*** DATA FOR PROCESSING ***
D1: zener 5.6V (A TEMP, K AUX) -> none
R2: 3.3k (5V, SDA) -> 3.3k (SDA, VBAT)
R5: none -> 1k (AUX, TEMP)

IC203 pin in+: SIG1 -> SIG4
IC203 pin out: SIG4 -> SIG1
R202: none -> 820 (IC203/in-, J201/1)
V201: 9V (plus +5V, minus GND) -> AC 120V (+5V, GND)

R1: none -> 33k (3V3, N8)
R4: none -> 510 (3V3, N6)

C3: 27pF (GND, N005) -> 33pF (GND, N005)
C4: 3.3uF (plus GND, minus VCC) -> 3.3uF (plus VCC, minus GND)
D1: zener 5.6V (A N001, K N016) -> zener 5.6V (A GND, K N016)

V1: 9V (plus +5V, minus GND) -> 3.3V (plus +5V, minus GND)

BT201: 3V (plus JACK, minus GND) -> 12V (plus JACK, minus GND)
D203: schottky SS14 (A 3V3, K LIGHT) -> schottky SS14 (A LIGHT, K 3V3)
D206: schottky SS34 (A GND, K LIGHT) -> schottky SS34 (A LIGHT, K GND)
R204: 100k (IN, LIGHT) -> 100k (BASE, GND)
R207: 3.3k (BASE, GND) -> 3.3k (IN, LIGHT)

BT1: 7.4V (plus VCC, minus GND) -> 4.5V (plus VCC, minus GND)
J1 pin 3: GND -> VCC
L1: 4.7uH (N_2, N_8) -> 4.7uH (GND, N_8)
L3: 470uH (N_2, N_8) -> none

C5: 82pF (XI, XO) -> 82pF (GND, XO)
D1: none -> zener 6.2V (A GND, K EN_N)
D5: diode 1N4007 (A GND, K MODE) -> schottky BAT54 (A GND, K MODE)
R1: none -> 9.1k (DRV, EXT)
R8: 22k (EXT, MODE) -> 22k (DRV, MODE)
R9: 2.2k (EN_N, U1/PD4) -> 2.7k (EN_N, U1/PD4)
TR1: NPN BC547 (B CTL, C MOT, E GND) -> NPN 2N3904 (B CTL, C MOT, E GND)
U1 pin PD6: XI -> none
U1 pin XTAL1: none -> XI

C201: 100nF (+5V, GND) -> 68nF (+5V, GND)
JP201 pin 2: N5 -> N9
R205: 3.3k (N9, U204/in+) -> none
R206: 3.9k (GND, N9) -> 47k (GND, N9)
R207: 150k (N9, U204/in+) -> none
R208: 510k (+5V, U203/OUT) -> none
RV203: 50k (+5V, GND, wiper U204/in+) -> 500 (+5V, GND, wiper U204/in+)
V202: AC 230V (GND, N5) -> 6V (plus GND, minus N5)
*** End of DATA FOR PROCESSING ***
• _TASK ITEM_: Apply a filter for "MODE" to the data above, then copy each line that matches.

• _EXPECTED OUTPUT_:
D5: diode 1N4007 (A GND, K MODE) -> schottky BAT54 (A GND, K MODE)
R8: 22k (EXT, MODE) -> 22k (DRV, MODE)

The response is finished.